<<<<
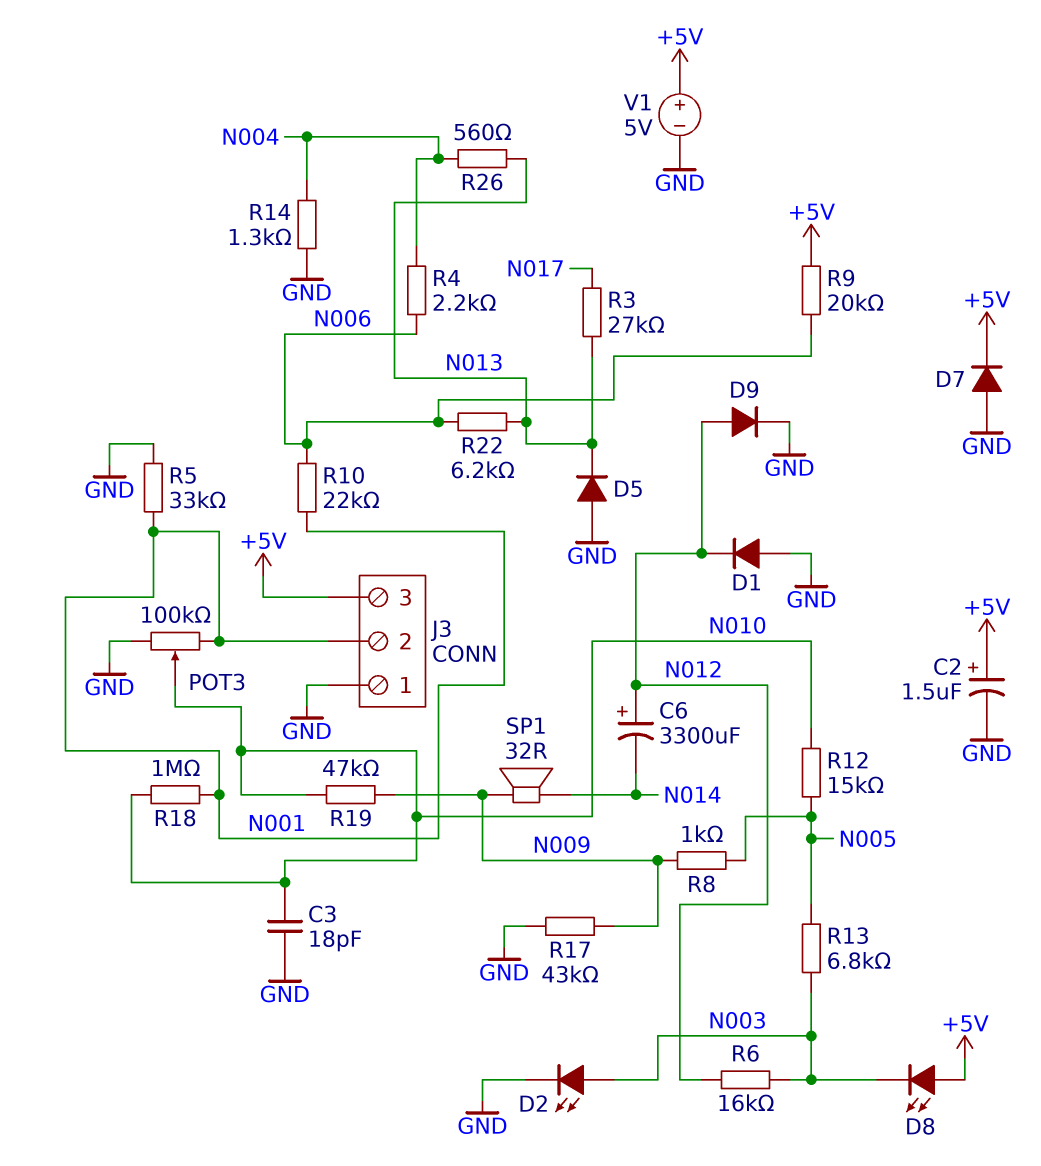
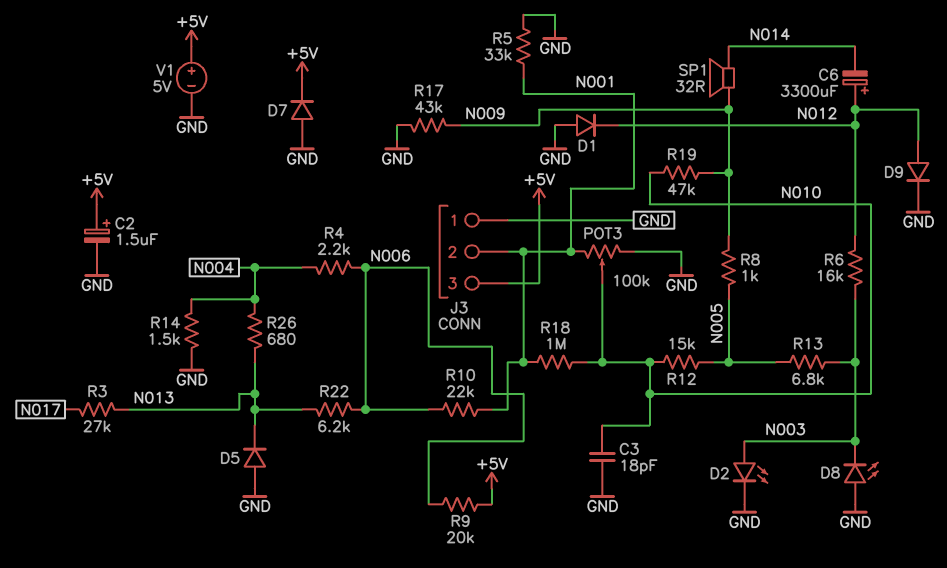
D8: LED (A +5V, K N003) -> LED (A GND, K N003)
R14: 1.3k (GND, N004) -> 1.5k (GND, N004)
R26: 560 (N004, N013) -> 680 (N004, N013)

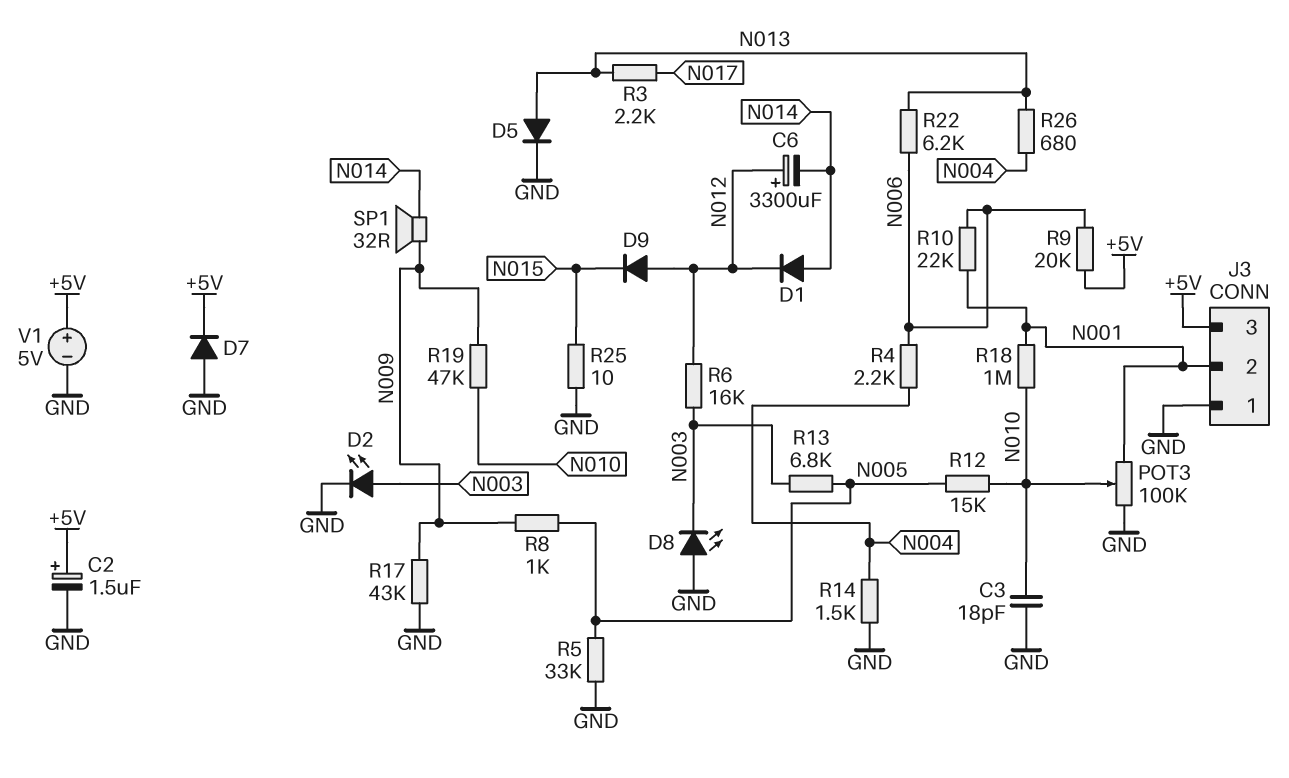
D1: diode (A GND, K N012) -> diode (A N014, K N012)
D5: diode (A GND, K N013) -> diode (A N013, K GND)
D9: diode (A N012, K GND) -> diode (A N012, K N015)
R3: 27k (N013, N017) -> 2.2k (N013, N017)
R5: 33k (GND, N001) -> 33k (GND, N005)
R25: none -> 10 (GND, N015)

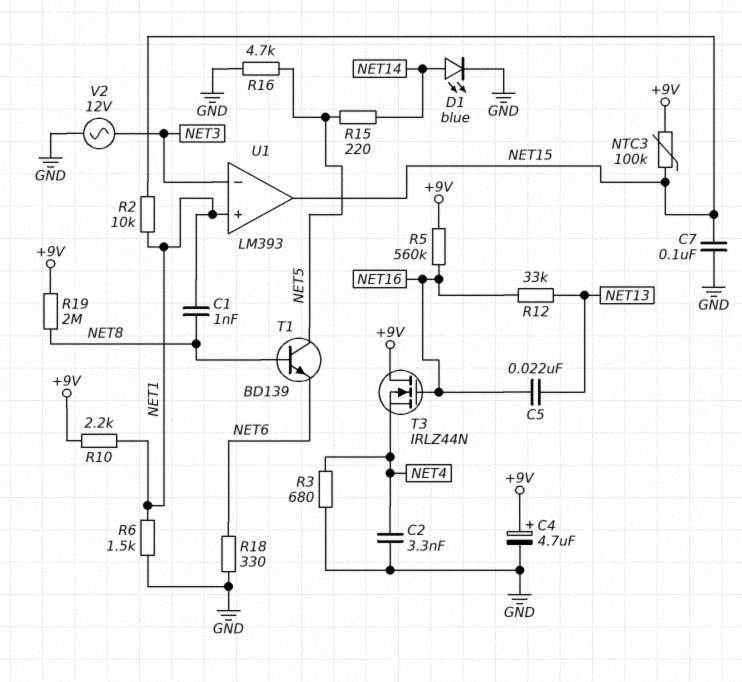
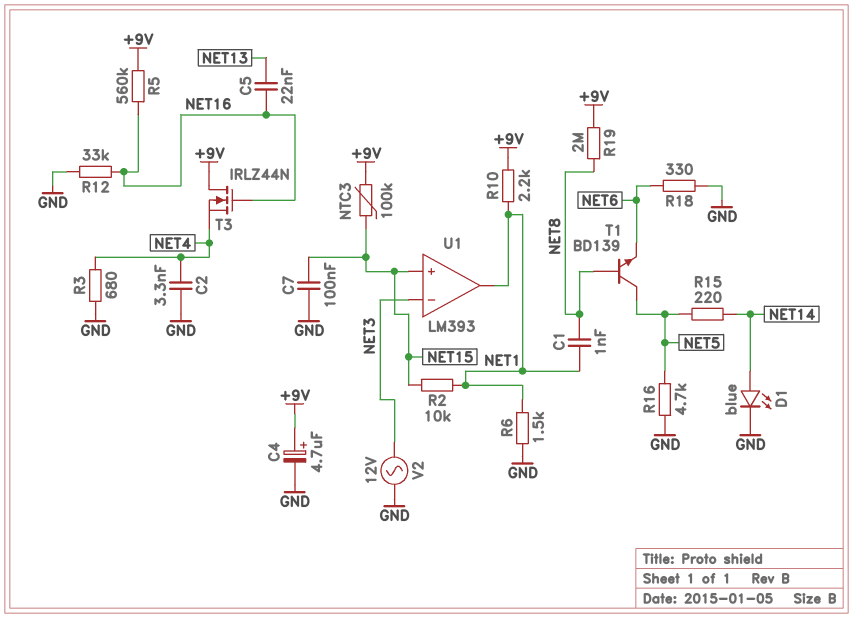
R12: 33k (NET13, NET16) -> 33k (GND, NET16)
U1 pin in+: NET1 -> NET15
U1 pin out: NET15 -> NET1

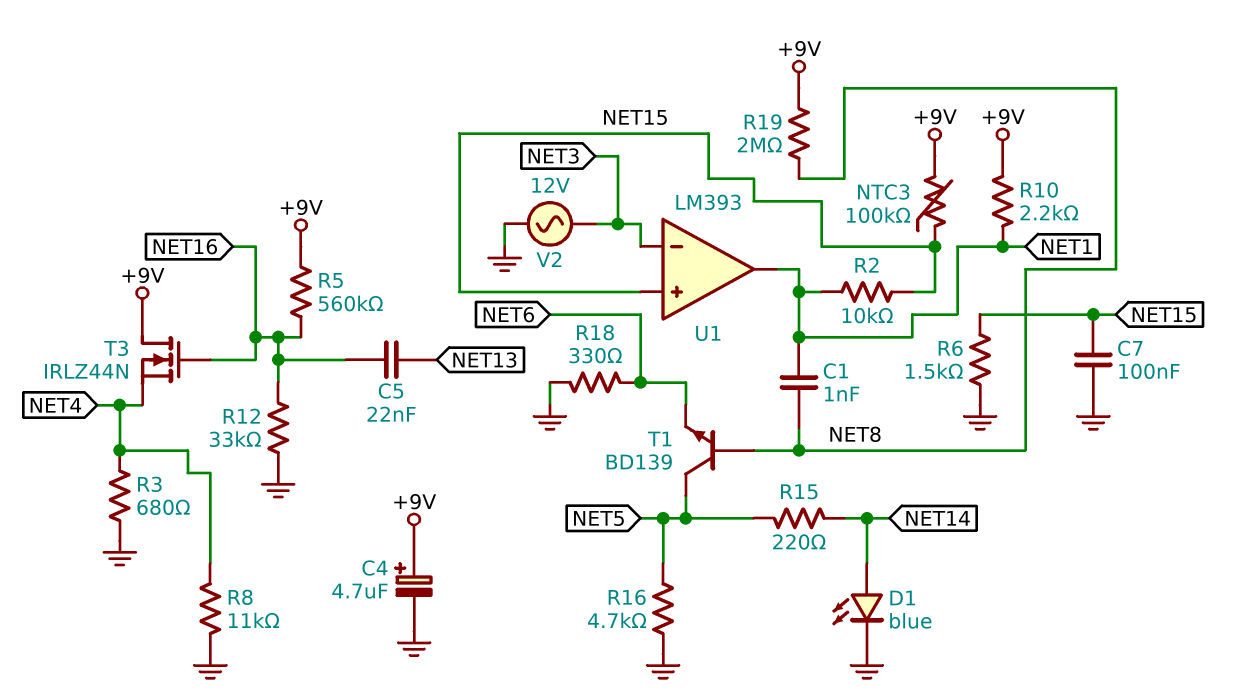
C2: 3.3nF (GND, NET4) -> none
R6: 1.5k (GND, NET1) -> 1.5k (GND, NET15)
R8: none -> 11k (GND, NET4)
>>>>
◆ **Task to complete**:
Skip every picture, and give the rest of the material above again exactly.

◆ **The answer**:
D8: LED (A +5V, K N003) -> LED (A GND, K N003)
R14: 1.3k (GND, N004) -> 1.5k (GND, N004)
R26: 560 (N004, N013) -> 680 (N004, N013)

D1: diode (A GND, K N012) -> diode (A N014, K N012)
D5: diode (A GND, K N013) -> diode (A N013, K GND)
D9: diode (A N012, K GND) -> diode (A N012, K N015)
R3: 27k (N013, N017) -> 2.2k (N013, N017)
R5: 33k (GND, N001) -> 33k (GND, N005)
R25: none -> 10 (GND, N015)

R12: 33k (NET13, NET16) -> 33k (GND, NET16)
U1 pin in+: NET1 -> NET15
U1 pin out: NET15 -> NET1

C2: 3.3nF (GND, NET4) -> none
R6: 1.5k (GND, NET1) -> 1.5k (GND, NET15)
R8: none -> 11k (GND, NET4)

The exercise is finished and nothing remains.